WHAT NEEDS TO BE DONE — Restate word for word the section of the entries that opens at the line containing "cyan brick G2:I2" and closes at the line containing "none -> orange tile E10 level 1", both lines kept, pictures dropped.

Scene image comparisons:
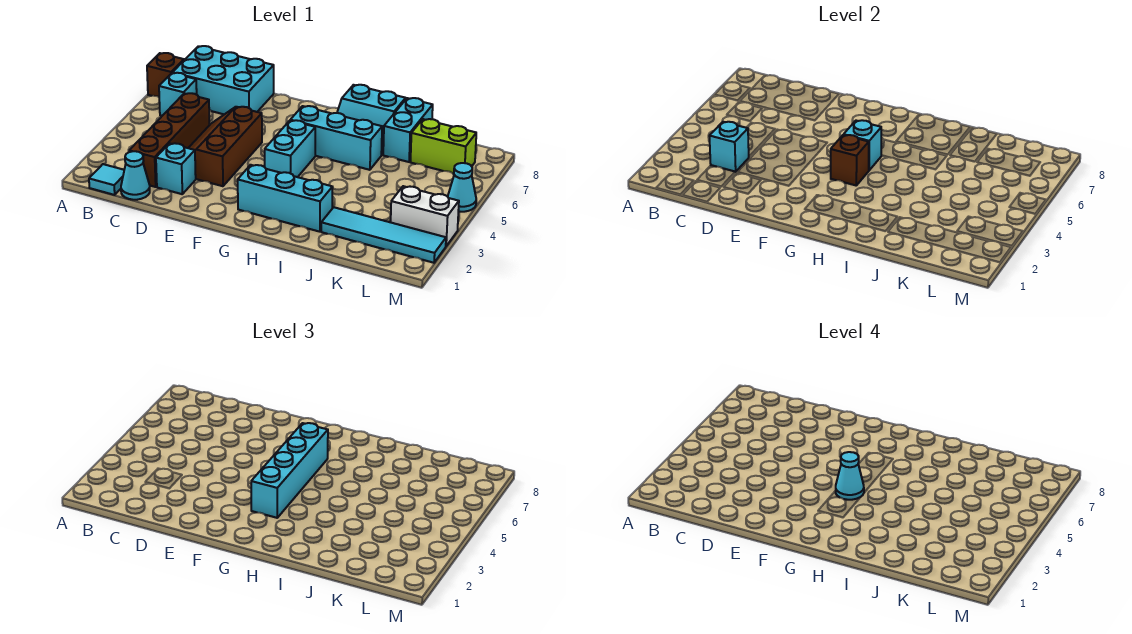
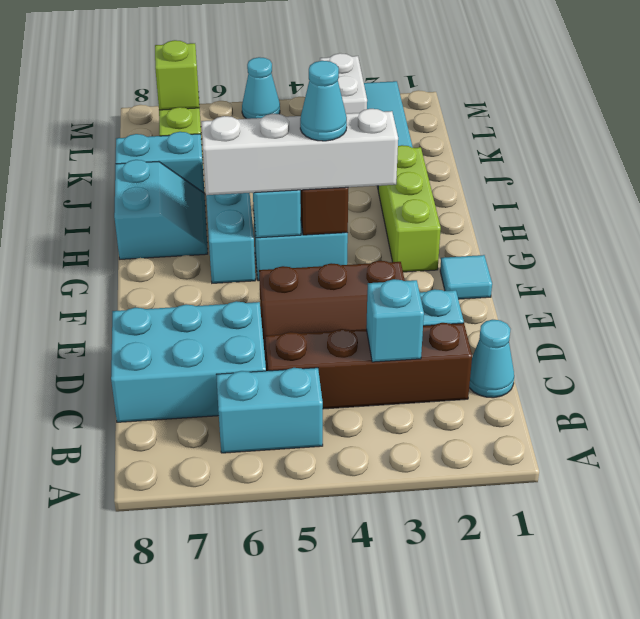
brown brick A7 level 1 -> none
cyan tile B1 level 1 -> cyan tile F1 level 1
cyan brick B6 level 1 -> cyan brick B5:B6 level 1
cyan brick B7:D8 level 1 -> cyan brick C6:D8 level 1
cyan brick G2:I2 level 1 -> lime brick G2:I2 level 1
cyan brick G3:G6 level 3 -> white brick G3:G6 level 3
none -> lime brick L7 level 2

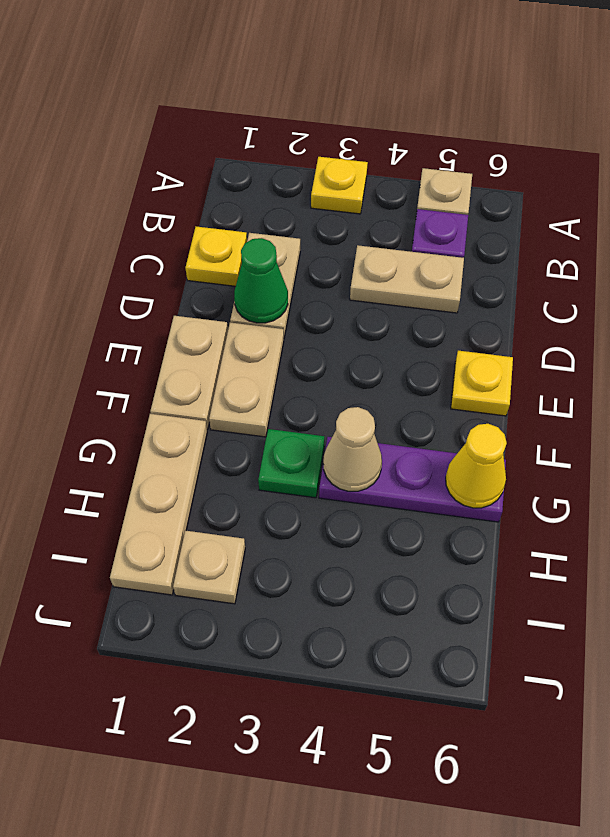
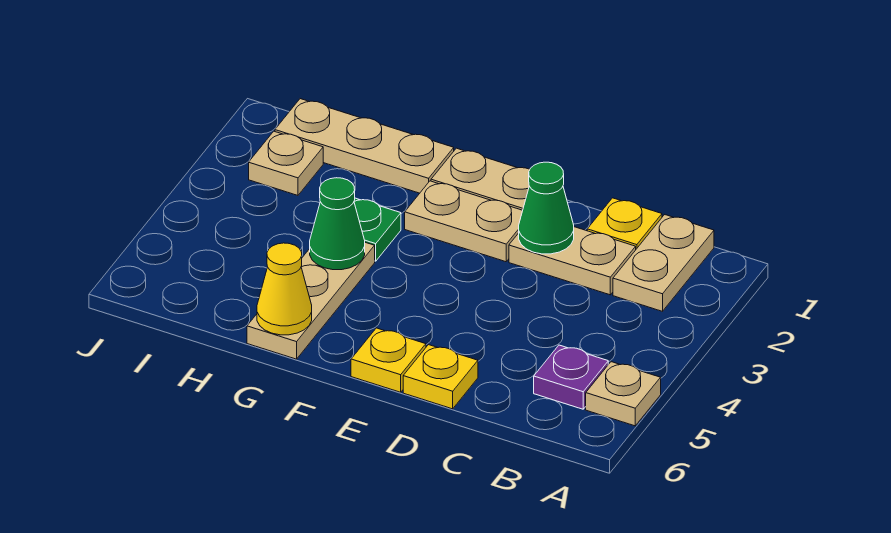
yellow plate A3 level 1 -> yellow plate D6 level 1
tan plate C4:C5 level 1 -> tan plate B1:B2 level 1
purple plate G4:G6 level 1 -> tan plate G4:G6 level 1
tan cone G4 level 2 -> green cone G4 level 2

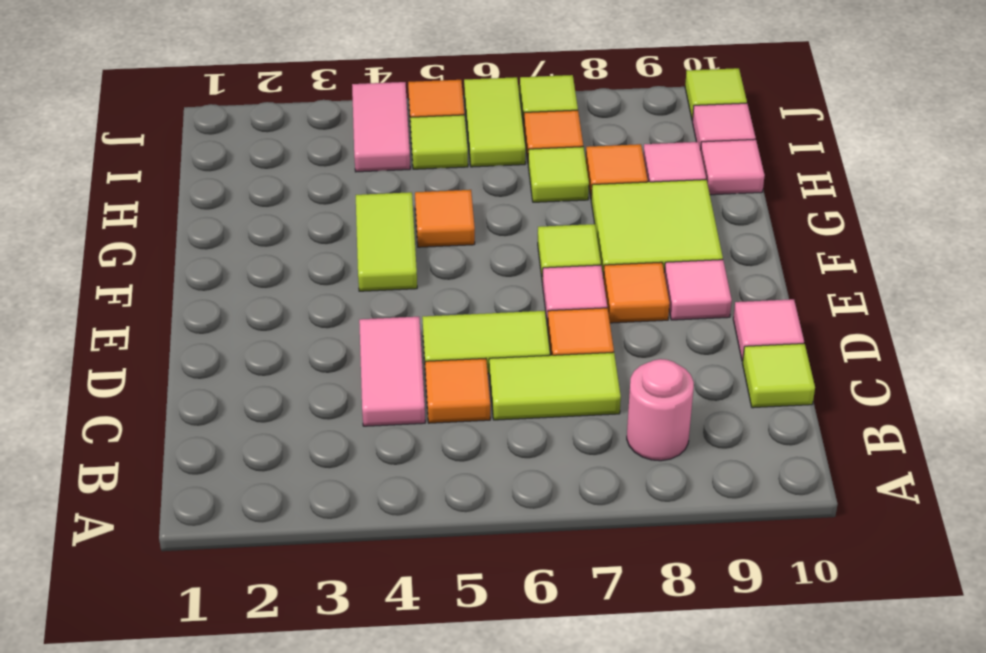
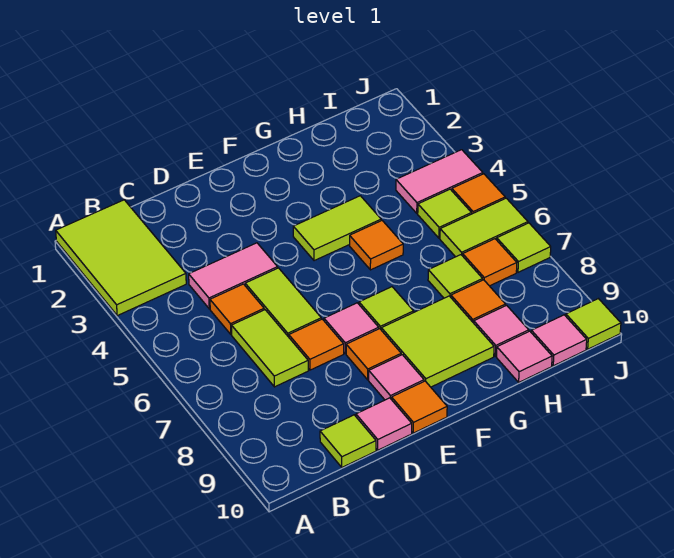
none -> lime tile A1:B3 level 1
pink round brick B8 level 1 -> none
none -> orange tile E10 level 1

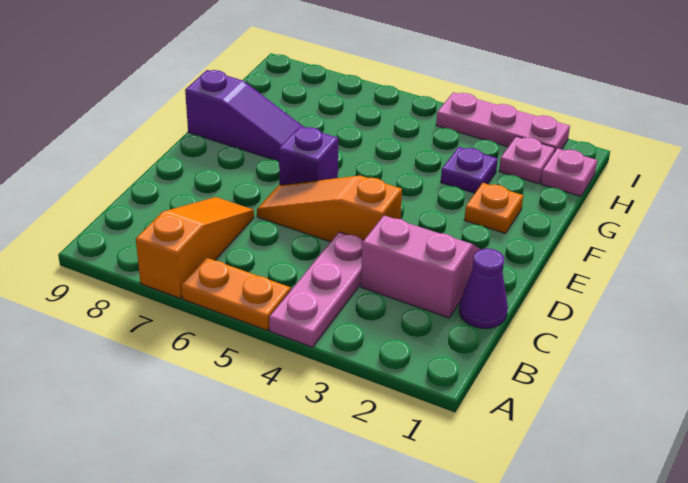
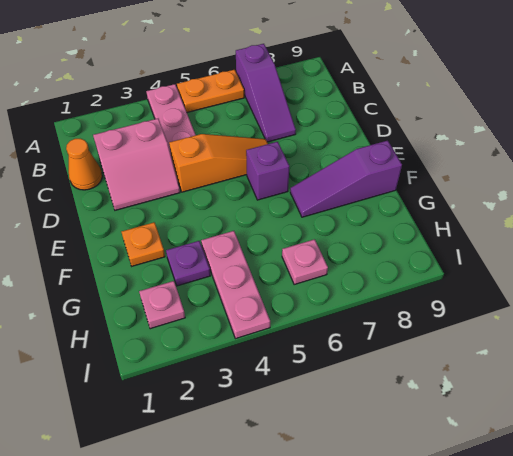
orange slope A7:C7 level 1 top A -> purple slope A7:C7 level 1 top A
purple cone C1 level 1 -> orange cone C1 level 1
pink plate H1 level 1 -> pink plate H6 level 1
pink plate I2:I4 level 1 -> pink plate G4:I4 level 1

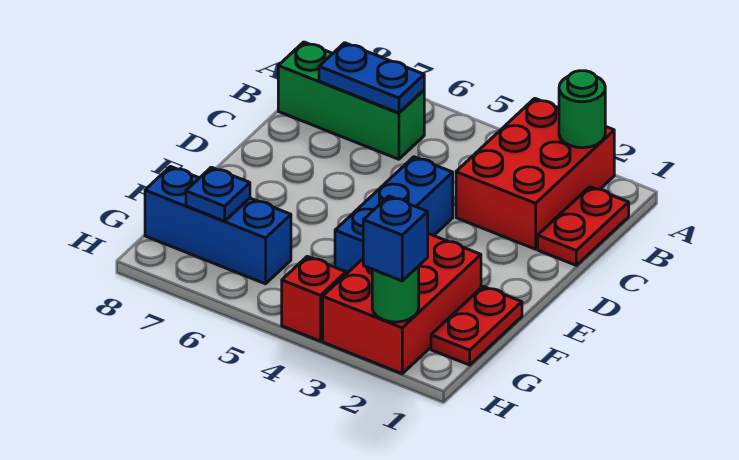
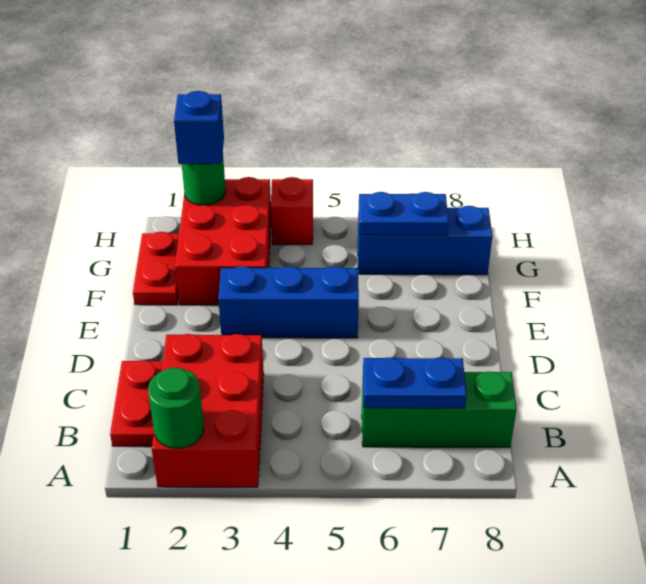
blue brick D4:F4 level 1 -> blue brick E3:E5 level 1
blue plate G7 level 2 -> blue plate G6:G7 level 2

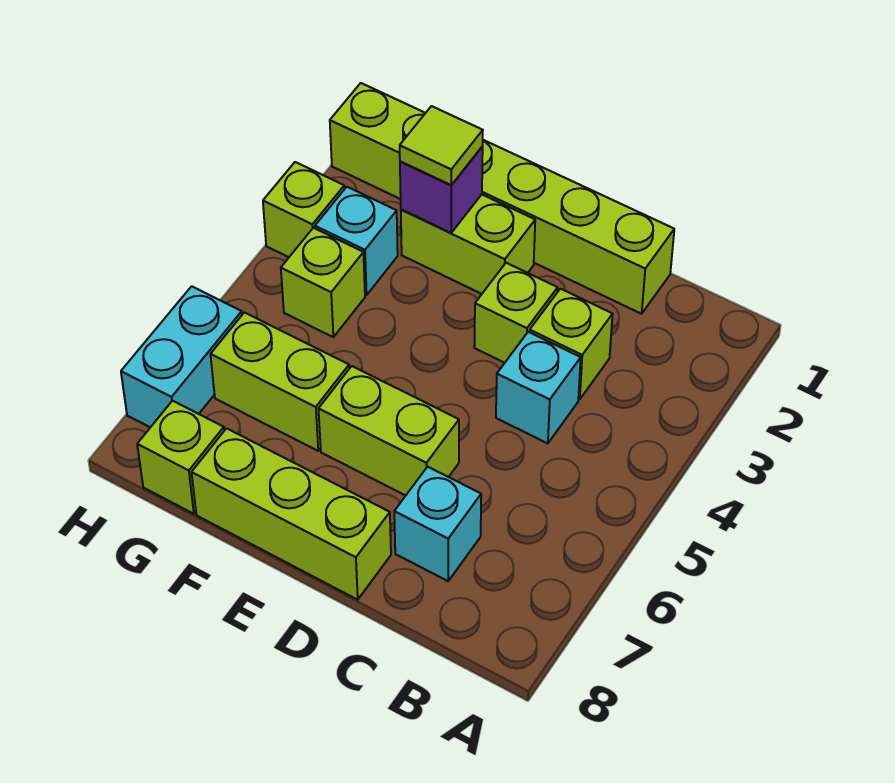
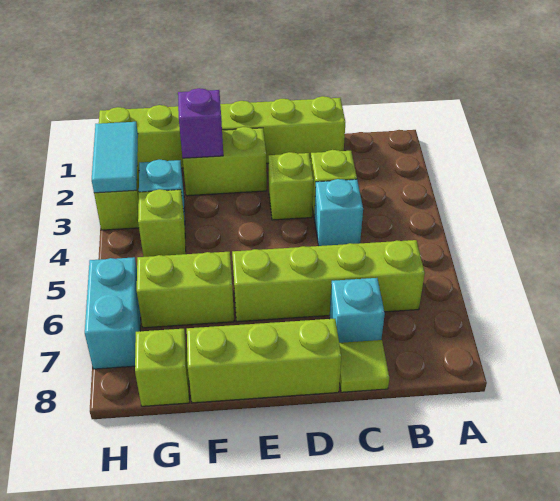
lime brick D6:E6 level 1 -> lime brick B6:E6 level 1
lime tile F2 level 3 -> lime tile C8 level 1
none -> cyan tile H2:H3 level 2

WRITTEN RESPONSE —
cyan brick G2:I2 level 1 -> lime brick G2:I2 level 1
cyan brick G3:G6 level 3 -> white brick G3:G6 level 3
none -> lime brick L7 level 2

yellow plate A3 level 1 -> yellow plate D6 level 1
tan plate C4:C5 level 1 -> tan plate B1:B2 level 1
purple plate G4:G6 level 1 -> tan plate G4:G6 level 1
tan cone G4 level 2 -> green cone G4 level 2

none -> lime tile A1:B3 level 1
pink round brick B8 level 1 -> none
none -> orange tile E10 level 1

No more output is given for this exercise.